* [WHAT THE TASK REQUIRES]:
Copy out every line of the records where the string "golden" occurs.
%%
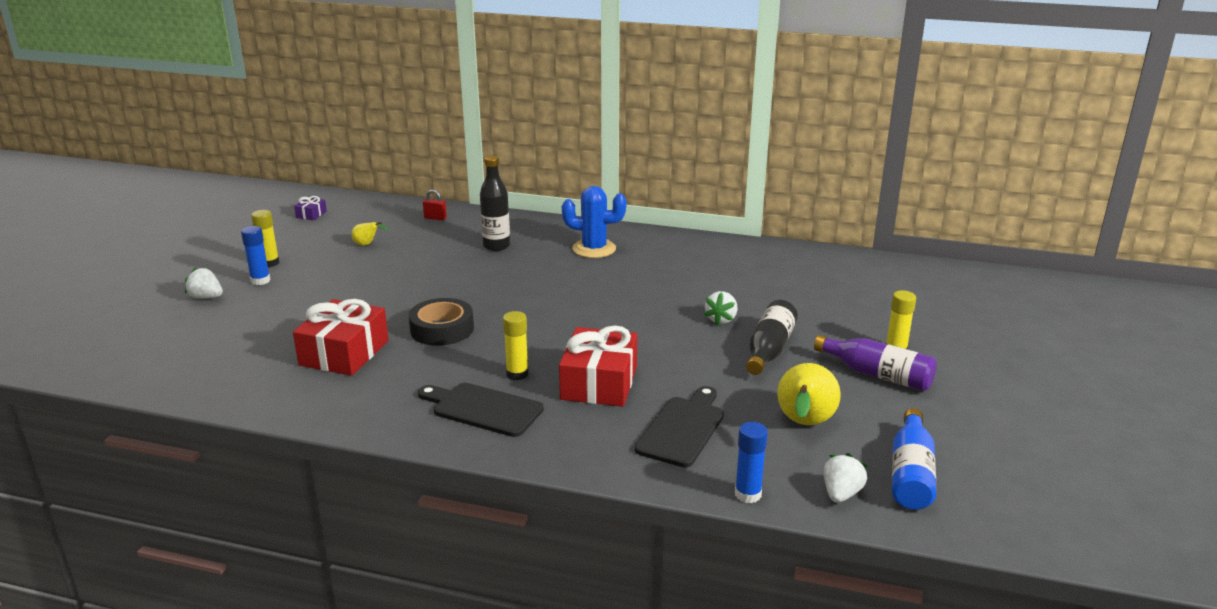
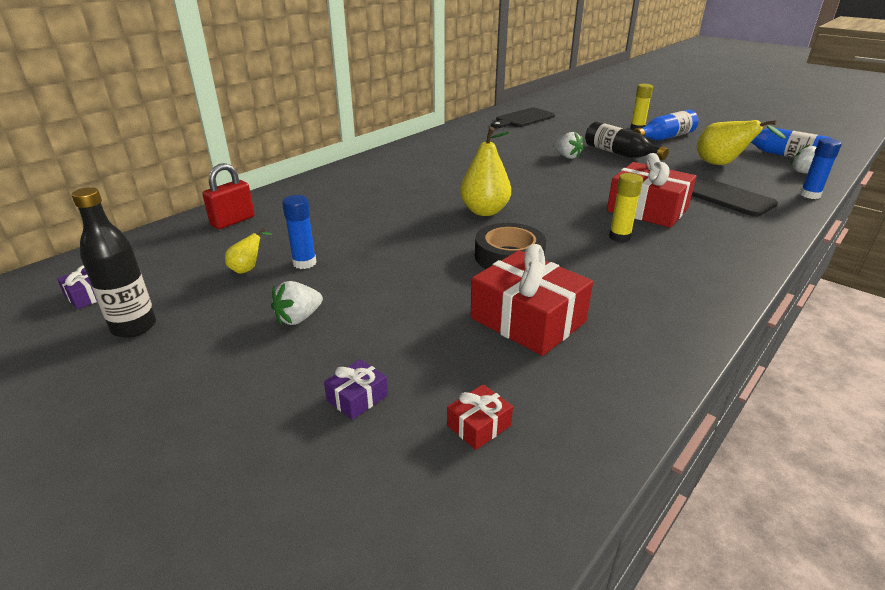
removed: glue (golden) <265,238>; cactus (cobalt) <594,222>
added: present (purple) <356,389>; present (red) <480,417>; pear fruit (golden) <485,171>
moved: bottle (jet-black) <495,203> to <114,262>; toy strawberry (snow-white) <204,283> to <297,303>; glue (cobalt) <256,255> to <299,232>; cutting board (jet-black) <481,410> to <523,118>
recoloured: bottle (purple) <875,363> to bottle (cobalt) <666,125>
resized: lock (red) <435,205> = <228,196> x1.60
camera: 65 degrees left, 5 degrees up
%%
* [WRITTEN SOLUTION]:
removed: glue (golden) <265,238>; cactus (cobalt) <594,222>
added: present (purple) <356,389>; present (red) <480,417>; pear fruit (golden) <485,171>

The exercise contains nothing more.